→ Directions for this task
Across the listing below, count every line where the string "pionek" appears, then give only the count.

--- --- ---

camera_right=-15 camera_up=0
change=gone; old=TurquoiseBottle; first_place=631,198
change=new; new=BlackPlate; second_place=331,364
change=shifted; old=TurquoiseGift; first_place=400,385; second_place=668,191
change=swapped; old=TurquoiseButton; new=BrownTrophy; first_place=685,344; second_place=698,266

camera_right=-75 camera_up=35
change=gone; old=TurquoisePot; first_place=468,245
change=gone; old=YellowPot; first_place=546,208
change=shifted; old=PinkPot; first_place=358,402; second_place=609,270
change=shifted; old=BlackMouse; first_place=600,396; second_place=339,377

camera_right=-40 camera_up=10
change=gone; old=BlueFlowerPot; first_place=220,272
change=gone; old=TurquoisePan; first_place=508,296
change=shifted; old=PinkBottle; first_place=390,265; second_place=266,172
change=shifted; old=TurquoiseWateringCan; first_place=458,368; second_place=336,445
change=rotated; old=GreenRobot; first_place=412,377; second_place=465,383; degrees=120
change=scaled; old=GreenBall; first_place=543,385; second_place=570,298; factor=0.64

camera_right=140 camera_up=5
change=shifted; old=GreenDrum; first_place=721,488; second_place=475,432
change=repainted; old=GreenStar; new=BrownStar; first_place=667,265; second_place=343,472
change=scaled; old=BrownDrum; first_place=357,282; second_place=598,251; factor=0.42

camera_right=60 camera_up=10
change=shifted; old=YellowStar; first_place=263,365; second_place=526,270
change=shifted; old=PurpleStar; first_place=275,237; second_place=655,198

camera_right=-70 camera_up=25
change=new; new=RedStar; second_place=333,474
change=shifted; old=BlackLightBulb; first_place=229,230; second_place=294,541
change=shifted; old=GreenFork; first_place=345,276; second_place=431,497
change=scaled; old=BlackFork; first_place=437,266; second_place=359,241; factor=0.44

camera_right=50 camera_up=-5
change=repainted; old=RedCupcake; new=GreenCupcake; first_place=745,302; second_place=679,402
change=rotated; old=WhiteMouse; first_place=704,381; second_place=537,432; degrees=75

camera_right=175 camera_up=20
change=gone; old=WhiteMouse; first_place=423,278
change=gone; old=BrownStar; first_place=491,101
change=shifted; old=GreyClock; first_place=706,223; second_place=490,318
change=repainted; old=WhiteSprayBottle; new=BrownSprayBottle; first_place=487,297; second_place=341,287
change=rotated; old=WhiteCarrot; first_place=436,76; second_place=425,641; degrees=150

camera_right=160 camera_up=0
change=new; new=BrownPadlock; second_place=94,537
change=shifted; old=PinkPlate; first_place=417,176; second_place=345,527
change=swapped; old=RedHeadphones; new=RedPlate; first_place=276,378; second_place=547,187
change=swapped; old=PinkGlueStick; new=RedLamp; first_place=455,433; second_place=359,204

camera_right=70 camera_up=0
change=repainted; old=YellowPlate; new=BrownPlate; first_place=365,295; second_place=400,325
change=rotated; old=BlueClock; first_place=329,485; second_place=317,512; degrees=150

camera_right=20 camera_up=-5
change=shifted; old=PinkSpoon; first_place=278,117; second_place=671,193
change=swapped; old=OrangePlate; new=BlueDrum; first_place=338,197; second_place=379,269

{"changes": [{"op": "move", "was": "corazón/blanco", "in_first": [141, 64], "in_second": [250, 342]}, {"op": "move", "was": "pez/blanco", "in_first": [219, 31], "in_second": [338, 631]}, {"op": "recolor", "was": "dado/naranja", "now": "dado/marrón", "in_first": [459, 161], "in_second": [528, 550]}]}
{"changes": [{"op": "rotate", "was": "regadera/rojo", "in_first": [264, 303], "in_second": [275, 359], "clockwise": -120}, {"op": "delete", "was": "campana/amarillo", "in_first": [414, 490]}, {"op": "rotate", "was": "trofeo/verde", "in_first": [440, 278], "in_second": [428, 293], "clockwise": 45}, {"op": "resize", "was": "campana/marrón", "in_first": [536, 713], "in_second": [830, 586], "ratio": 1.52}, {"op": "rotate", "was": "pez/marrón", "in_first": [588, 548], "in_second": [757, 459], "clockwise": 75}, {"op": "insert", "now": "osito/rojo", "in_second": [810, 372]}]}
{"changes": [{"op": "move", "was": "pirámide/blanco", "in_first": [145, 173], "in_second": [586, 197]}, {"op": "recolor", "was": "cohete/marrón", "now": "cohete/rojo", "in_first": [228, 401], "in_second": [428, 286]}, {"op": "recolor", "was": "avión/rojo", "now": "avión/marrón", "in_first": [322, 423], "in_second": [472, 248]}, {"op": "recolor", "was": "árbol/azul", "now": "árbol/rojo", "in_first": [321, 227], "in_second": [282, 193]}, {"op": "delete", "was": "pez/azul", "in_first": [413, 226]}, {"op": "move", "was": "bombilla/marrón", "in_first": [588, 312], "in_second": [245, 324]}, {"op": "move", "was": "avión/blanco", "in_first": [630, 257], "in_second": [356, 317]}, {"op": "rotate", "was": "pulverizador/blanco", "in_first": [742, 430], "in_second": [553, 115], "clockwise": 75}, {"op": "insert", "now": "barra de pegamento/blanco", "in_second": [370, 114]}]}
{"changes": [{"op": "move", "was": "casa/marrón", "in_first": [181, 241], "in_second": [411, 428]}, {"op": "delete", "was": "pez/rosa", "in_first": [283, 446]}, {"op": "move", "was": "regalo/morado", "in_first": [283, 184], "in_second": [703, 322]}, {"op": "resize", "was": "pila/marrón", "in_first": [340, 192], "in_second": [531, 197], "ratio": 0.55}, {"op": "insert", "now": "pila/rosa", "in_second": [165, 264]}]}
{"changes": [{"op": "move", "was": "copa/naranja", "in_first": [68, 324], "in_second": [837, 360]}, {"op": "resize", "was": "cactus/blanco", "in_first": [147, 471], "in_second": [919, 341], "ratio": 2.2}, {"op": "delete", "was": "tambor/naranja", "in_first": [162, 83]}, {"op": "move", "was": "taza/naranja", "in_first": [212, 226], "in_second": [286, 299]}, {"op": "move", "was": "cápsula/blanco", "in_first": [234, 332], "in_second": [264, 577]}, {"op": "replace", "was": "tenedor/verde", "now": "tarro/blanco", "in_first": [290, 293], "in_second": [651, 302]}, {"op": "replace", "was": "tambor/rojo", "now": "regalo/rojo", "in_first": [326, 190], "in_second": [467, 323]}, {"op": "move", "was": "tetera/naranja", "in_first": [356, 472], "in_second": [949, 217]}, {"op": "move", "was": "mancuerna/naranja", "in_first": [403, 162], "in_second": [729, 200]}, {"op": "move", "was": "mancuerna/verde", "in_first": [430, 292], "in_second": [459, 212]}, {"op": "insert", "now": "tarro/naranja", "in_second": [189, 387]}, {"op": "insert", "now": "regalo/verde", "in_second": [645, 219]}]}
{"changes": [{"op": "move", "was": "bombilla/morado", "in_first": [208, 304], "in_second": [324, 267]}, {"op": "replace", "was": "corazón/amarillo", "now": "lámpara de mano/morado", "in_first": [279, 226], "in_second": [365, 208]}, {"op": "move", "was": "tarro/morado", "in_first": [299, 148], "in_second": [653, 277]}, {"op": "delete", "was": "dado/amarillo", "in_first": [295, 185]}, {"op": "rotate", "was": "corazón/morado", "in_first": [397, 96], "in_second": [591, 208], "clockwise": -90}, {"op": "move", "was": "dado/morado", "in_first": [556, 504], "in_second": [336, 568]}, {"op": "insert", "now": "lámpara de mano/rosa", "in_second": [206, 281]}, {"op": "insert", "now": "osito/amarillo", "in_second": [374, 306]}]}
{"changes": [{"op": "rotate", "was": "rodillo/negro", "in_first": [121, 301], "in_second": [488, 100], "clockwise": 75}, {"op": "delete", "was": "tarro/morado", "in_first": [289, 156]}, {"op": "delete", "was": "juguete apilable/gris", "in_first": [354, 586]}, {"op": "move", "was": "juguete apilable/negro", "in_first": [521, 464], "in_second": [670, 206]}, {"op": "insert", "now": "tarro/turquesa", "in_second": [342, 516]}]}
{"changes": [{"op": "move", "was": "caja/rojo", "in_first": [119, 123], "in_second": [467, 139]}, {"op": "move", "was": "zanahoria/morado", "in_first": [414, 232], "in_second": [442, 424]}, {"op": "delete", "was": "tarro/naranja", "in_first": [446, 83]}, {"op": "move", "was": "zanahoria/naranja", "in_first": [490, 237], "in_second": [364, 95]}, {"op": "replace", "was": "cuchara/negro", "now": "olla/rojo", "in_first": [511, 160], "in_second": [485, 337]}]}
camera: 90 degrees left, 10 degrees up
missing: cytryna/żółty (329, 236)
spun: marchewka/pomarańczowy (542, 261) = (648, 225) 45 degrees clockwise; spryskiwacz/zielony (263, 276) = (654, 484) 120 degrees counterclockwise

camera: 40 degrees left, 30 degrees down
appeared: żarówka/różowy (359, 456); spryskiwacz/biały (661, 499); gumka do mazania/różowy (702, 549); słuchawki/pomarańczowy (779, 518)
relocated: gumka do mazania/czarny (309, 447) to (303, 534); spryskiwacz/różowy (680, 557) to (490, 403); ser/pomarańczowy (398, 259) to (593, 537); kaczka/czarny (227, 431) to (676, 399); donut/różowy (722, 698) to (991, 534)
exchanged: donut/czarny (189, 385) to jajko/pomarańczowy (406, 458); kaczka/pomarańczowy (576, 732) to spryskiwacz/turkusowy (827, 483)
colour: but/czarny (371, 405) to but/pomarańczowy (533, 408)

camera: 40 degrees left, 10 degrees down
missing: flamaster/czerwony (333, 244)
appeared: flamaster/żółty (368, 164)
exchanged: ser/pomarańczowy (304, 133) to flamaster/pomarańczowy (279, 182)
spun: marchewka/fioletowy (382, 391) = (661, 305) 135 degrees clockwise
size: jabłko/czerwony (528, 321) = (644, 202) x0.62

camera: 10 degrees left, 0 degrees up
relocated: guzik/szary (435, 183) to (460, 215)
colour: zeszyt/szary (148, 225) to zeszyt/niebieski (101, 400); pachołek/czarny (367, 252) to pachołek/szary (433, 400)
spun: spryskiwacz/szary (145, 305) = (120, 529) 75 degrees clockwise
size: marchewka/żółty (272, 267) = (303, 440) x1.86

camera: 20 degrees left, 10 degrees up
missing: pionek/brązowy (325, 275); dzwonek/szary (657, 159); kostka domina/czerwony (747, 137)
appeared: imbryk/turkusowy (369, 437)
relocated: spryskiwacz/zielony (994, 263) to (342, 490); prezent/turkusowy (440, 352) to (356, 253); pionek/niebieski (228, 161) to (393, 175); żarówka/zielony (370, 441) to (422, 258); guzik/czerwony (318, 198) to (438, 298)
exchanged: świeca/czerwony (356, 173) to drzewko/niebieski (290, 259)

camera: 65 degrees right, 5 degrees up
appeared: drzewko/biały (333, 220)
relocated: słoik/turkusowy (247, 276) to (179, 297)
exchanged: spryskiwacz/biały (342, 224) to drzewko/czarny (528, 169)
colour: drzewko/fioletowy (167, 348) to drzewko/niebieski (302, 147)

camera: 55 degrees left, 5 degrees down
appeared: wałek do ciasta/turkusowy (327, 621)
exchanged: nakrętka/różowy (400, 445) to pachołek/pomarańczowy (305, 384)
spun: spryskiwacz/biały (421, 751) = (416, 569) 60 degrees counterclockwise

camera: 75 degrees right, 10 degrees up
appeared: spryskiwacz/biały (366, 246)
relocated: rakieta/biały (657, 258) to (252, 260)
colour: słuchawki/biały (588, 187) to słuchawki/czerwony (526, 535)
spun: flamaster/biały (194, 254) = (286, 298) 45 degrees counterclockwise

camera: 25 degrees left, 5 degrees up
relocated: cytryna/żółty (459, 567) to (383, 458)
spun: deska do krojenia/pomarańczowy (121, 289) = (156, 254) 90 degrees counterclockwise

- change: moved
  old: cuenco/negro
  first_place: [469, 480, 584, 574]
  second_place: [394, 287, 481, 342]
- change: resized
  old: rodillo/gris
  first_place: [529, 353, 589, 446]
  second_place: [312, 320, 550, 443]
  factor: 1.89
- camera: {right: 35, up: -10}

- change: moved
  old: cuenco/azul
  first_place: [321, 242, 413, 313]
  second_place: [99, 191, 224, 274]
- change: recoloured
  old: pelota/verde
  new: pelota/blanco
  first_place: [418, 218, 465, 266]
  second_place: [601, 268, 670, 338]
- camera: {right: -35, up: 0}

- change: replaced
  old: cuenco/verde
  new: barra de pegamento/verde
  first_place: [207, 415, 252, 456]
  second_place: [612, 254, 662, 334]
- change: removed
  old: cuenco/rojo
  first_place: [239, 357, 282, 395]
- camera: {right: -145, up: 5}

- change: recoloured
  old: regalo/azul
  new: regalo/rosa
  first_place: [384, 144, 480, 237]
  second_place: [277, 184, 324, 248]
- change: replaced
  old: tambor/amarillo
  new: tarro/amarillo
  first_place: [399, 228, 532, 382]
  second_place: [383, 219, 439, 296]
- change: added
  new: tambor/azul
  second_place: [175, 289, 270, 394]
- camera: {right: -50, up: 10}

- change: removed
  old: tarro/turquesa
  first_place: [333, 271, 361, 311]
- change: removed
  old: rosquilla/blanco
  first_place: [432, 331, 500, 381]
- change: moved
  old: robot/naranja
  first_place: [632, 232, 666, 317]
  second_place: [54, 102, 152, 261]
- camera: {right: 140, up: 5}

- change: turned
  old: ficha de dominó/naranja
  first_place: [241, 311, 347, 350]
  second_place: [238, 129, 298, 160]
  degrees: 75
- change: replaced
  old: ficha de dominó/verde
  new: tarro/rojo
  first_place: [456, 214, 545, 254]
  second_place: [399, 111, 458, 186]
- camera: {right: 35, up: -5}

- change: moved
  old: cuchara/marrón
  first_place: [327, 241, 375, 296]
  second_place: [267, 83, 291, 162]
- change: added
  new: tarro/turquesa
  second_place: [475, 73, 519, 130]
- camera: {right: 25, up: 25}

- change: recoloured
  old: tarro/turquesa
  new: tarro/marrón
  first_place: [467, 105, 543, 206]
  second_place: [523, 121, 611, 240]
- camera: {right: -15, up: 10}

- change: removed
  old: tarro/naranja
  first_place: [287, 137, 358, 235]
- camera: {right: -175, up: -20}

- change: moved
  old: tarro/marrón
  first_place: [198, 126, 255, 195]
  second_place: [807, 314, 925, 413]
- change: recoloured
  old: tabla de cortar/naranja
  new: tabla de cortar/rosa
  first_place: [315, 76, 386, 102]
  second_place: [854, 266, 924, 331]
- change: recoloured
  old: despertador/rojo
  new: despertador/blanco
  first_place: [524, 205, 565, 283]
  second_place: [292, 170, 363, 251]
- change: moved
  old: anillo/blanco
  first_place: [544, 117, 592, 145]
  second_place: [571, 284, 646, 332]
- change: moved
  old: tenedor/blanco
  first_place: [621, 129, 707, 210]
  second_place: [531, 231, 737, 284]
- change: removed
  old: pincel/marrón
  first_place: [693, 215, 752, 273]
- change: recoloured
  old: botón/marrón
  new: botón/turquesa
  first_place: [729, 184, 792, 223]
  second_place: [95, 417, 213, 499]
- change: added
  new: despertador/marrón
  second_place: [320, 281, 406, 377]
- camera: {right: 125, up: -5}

--- --- ---

→ Written answer
2